### Extracted records:
********
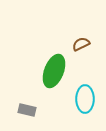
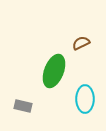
brown semicircle: moved 1 px up
gray rectangle: moved 4 px left, 4 px up
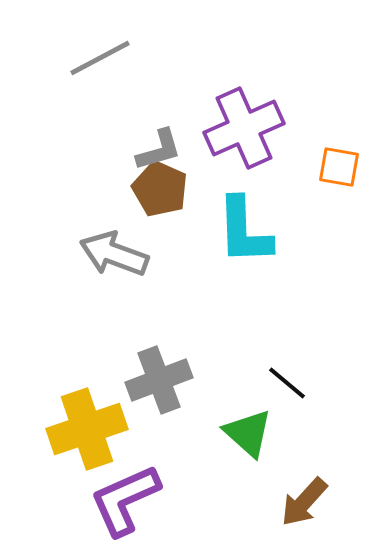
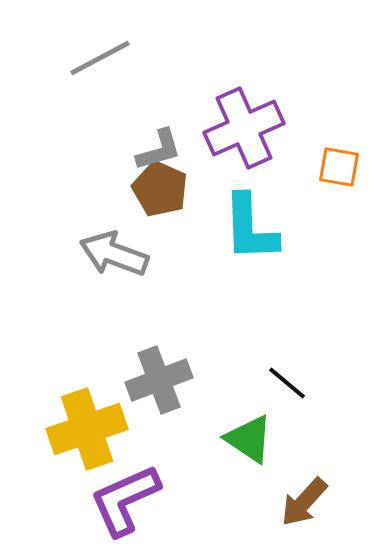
cyan L-shape: moved 6 px right, 3 px up
green triangle: moved 1 px right, 6 px down; rotated 8 degrees counterclockwise
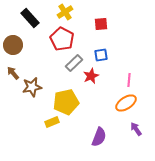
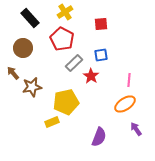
brown circle: moved 10 px right, 3 px down
red star: rotated 14 degrees counterclockwise
orange ellipse: moved 1 px left, 1 px down
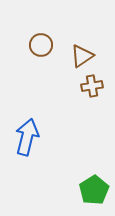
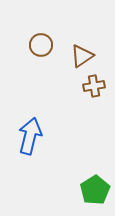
brown cross: moved 2 px right
blue arrow: moved 3 px right, 1 px up
green pentagon: moved 1 px right
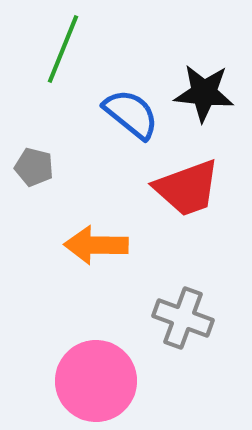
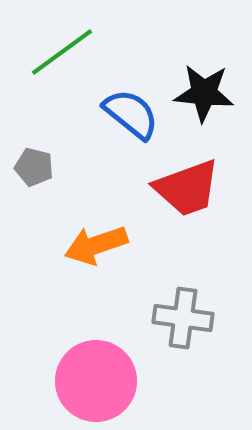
green line: moved 1 px left, 3 px down; rotated 32 degrees clockwise
orange arrow: rotated 20 degrees counterclockwise
gray cross: rotated 12 degrees counterclockwise
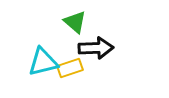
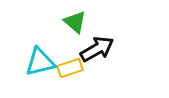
black arrow: moved 1 px right, 1 px down; rotated 28 degrees counterclockwise
cyan triangle: moved 3 px left
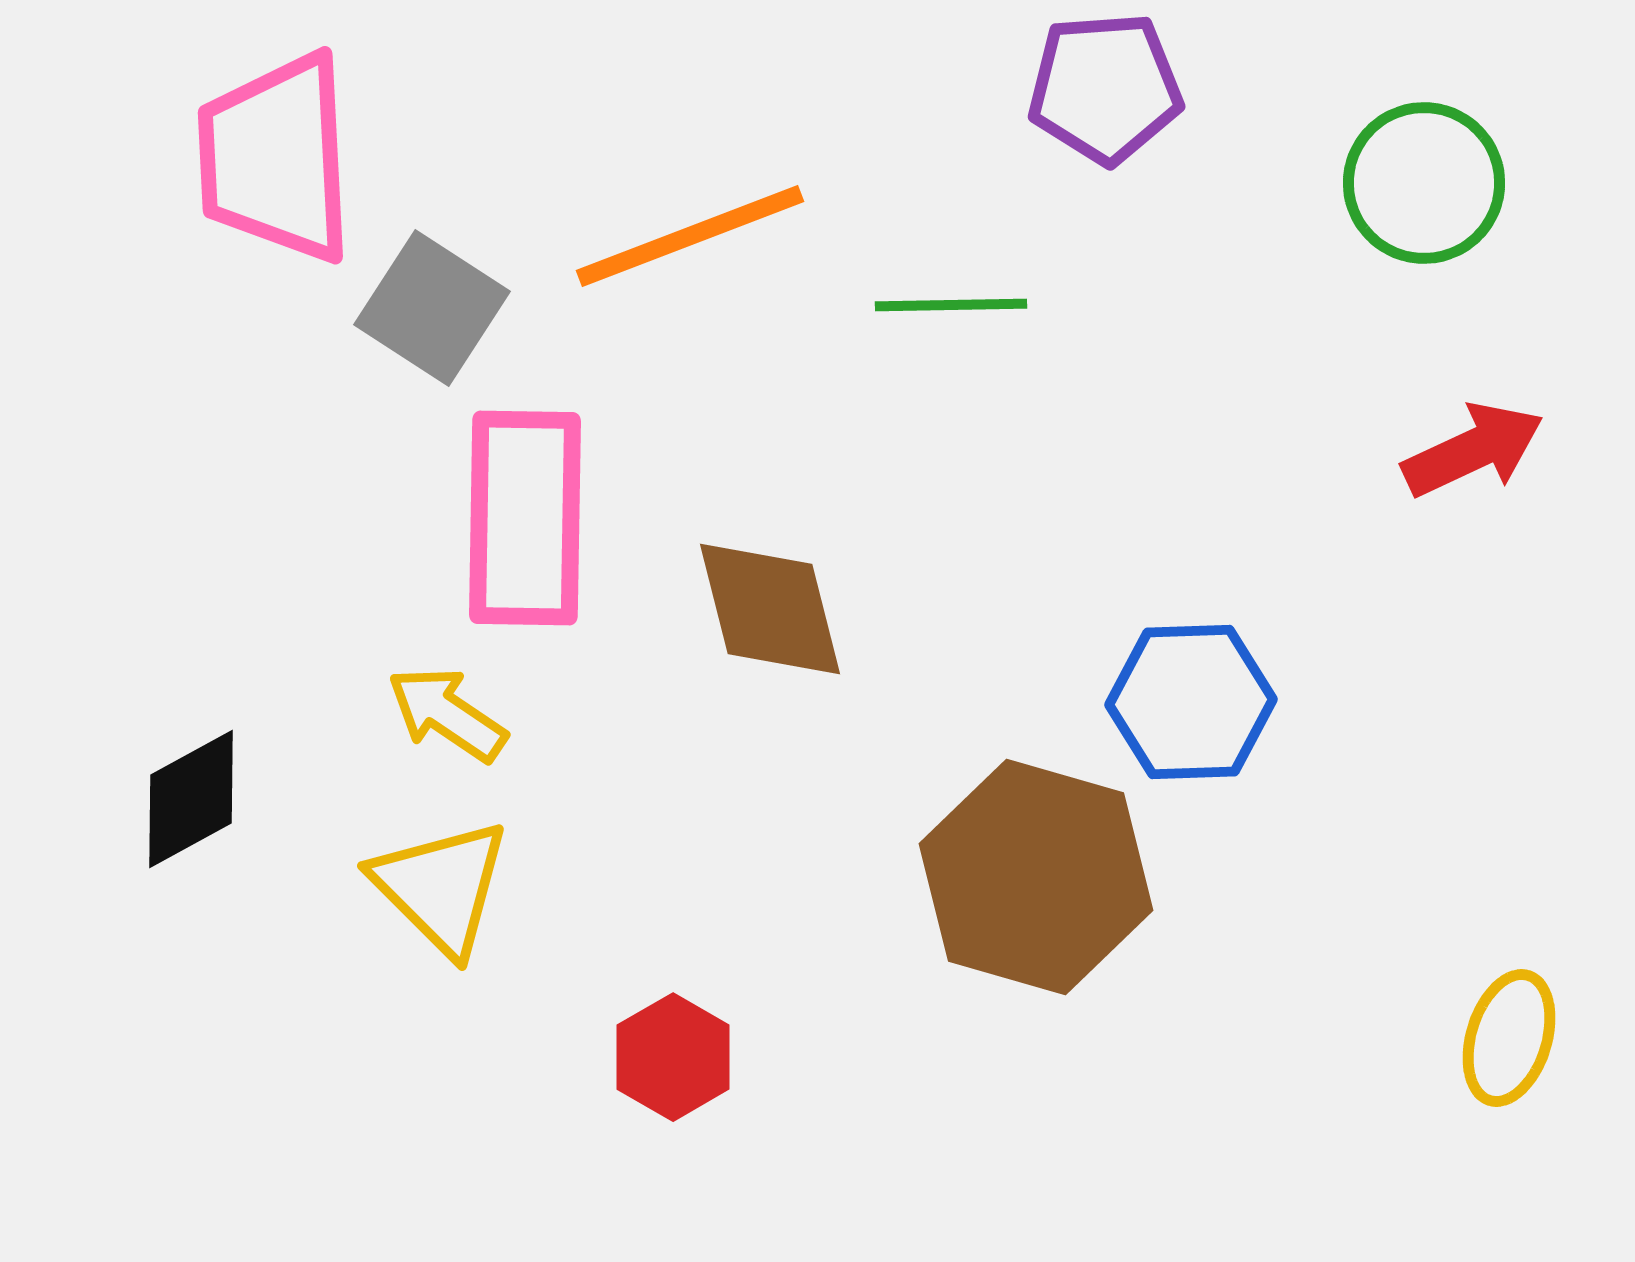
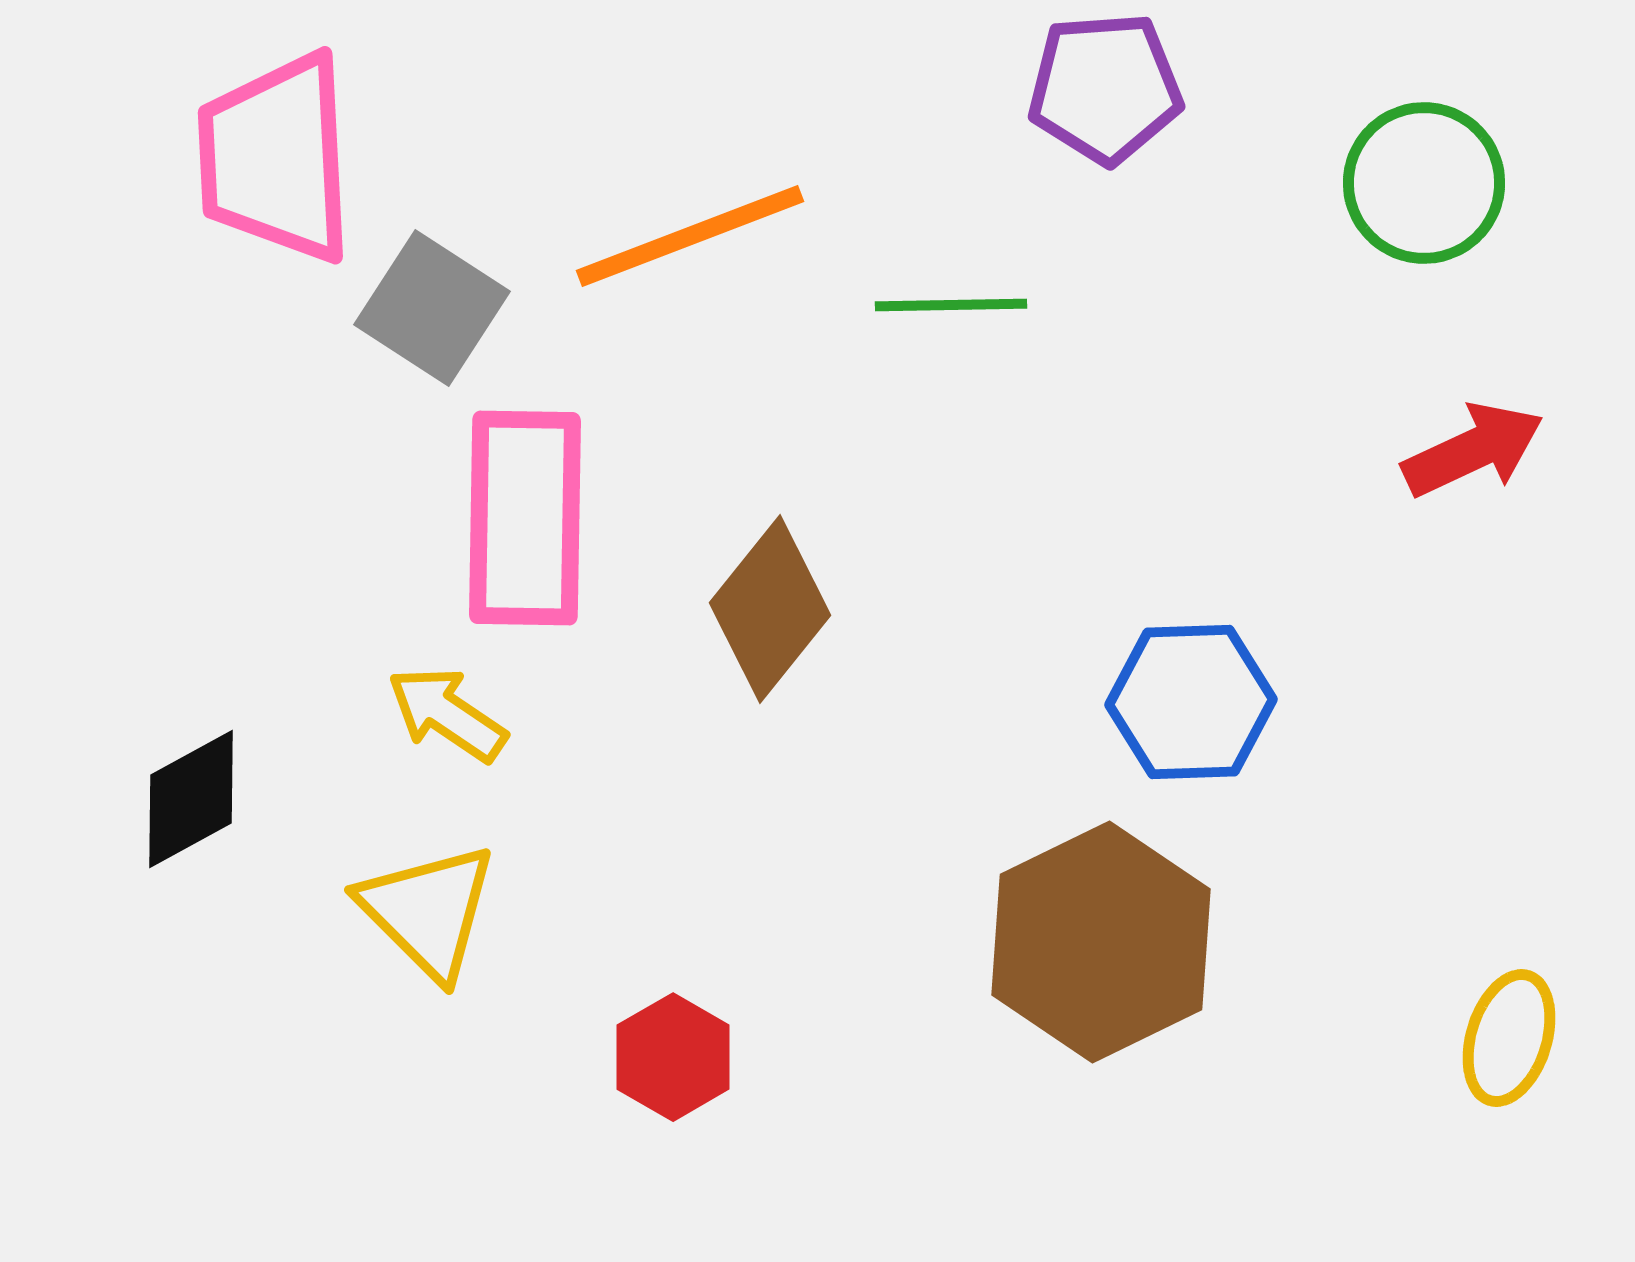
brown diamond: rotated 53 degrees clockwise
brown hexagon: moved 65 px right, 65 px down; rotated 18 degrees clockwise
yellow triangle: moved 13 px left, 24 px down
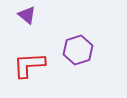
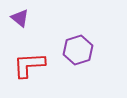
purple triangle: moved 7 px left, 3 px down
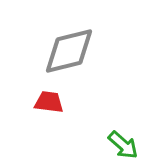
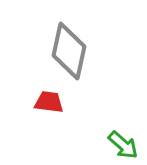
gray diamond: rotated 64 degrees counterclockwise
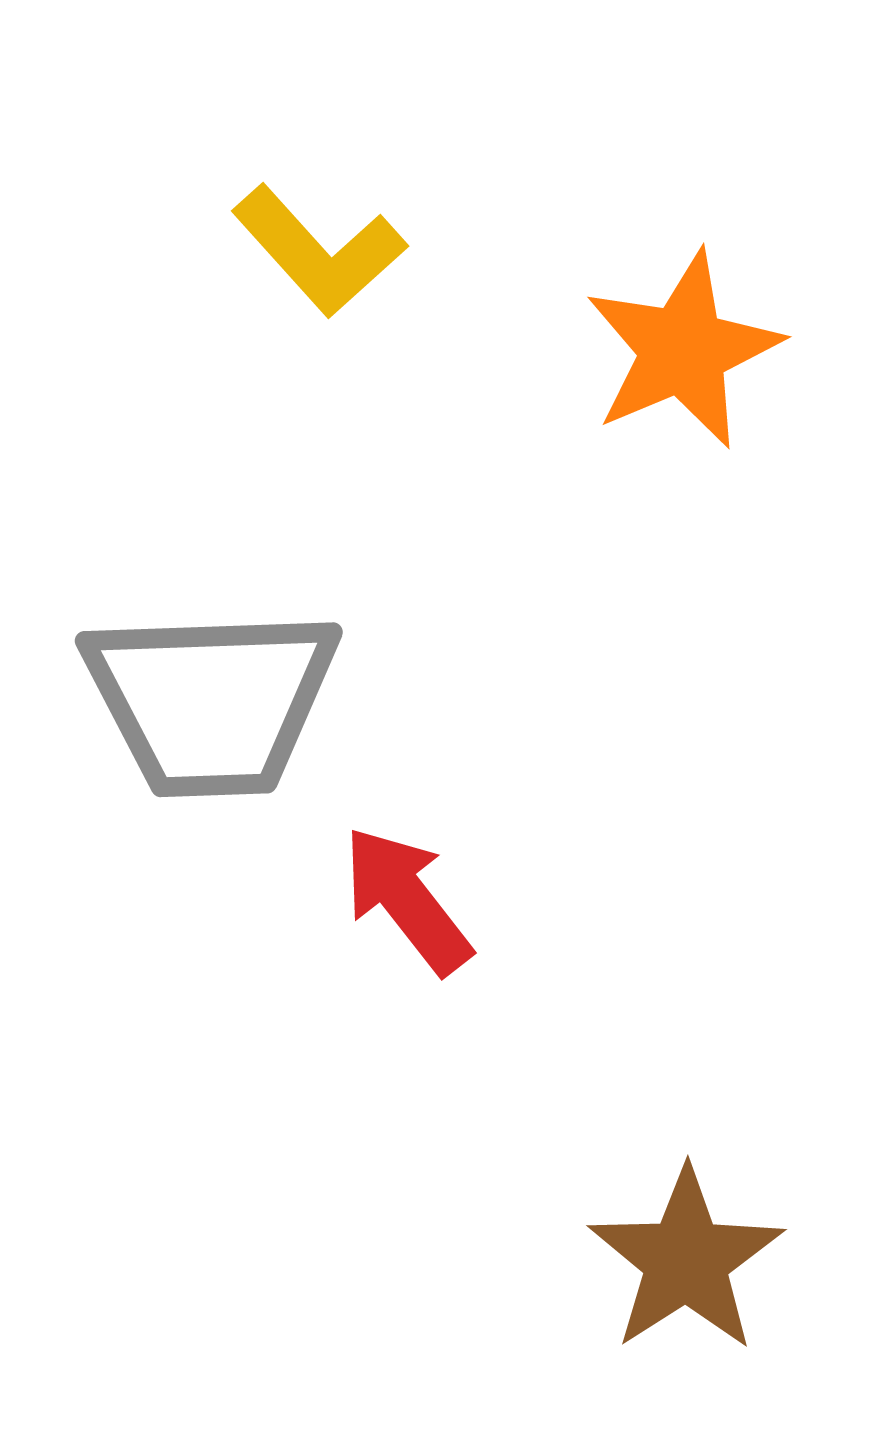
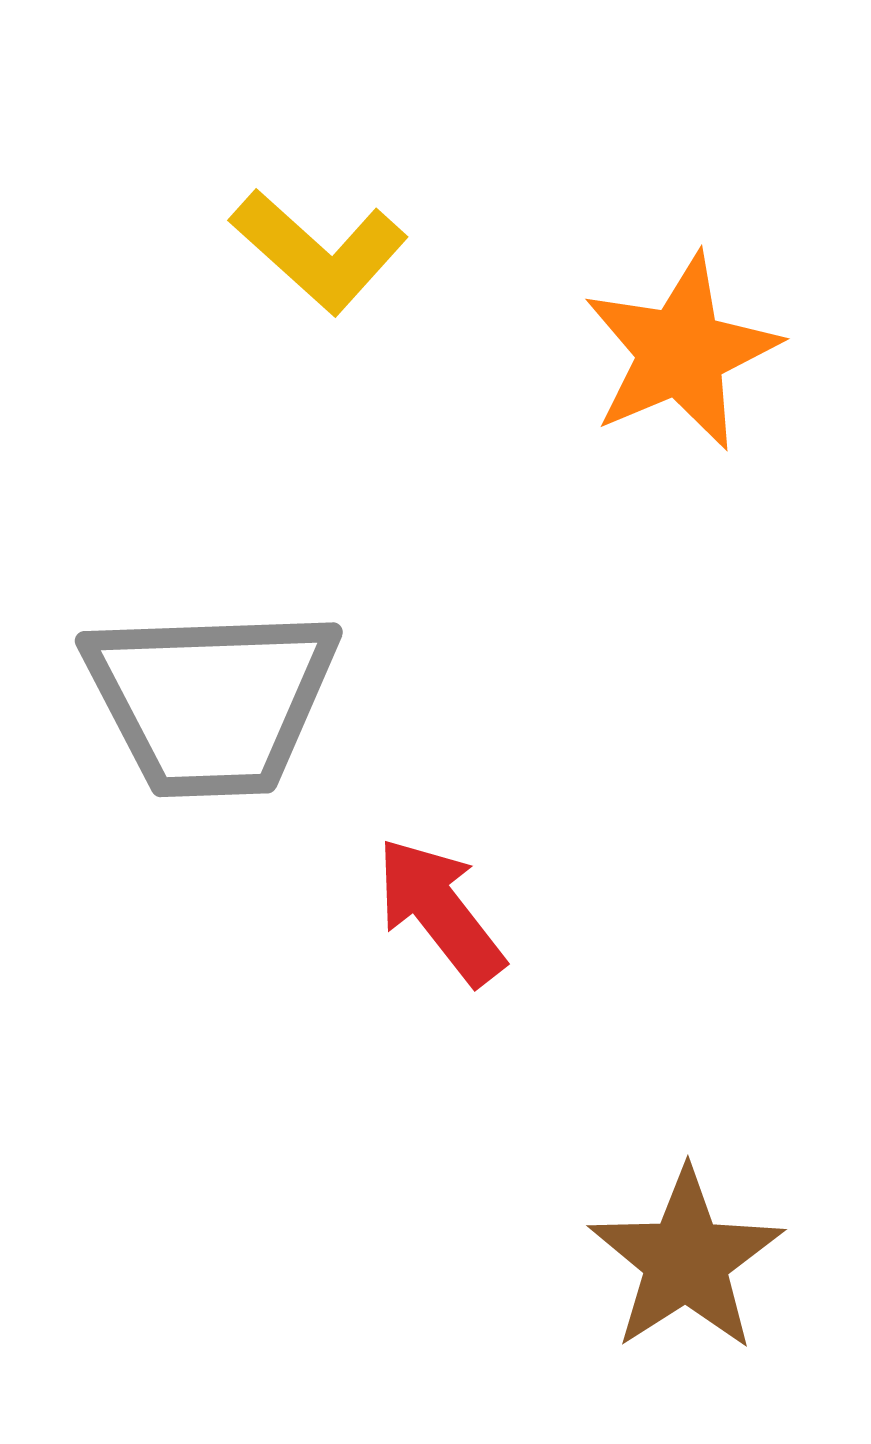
yellow L-shape: rotated 6 degrees counterclockwise
orange star: moved 2 px left, 2 px down
red arrow: moved 33 px right, 11 px down
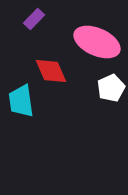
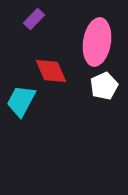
pink ellipse: rotated 75 degrees clockwise
white pentagon: moved 7 px left, 2 px up
cyan trapezoid: rotated 36 degrees clockwise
********
### Assignment:
Retype only the lines from the line with "brown circle: moved 10 px right, 3 px down" through the last line of the data. Keep both ends and skip the pictures.

### Solution to this exercise:
brown circle: moved 10 px right, 3 px down
red star: rotated 14 degrees counterclockwise
orange ellipse: moved 1 px left, 1 px down
brown cross: moved 2 px right
blue arrow: moved 3 px right, 1 px up
green pentagon: moved 1 px right
green line: moved 1 px left, 3 px down; rotated 32 degrees clockwise
orange arrow: rotated 20 degrees counterclockwise
gray cross: rotated 12 degrees counterclockwise
black arrow: moved 1 px right, 1 px down; rotated 28 degrees counterclockwise
cyan triangle: moved 3 px left
brown diamond: rotated 53 degrees clockwise
brown hexagon: moved 65 px right, 65 px down; rotated 18 degrees clockwise
yellow triangle: moved 13 px left, 24 px down
purple triangle: moved 7 px left, 3 px down
gray diamond: rotated 64 degrees counterclockwise
yellow L-shape: rotated 6 degrees counterclockwise
orange star: moved 2 px left, 2 px down
red arrow: moved 33 px right, 11 px down
pink ellipse: rotated 75 degrees clockwise
white pentagon: moved 7 px left, 2 px up
cyan trapezoid: rotated 36 degrees clockwise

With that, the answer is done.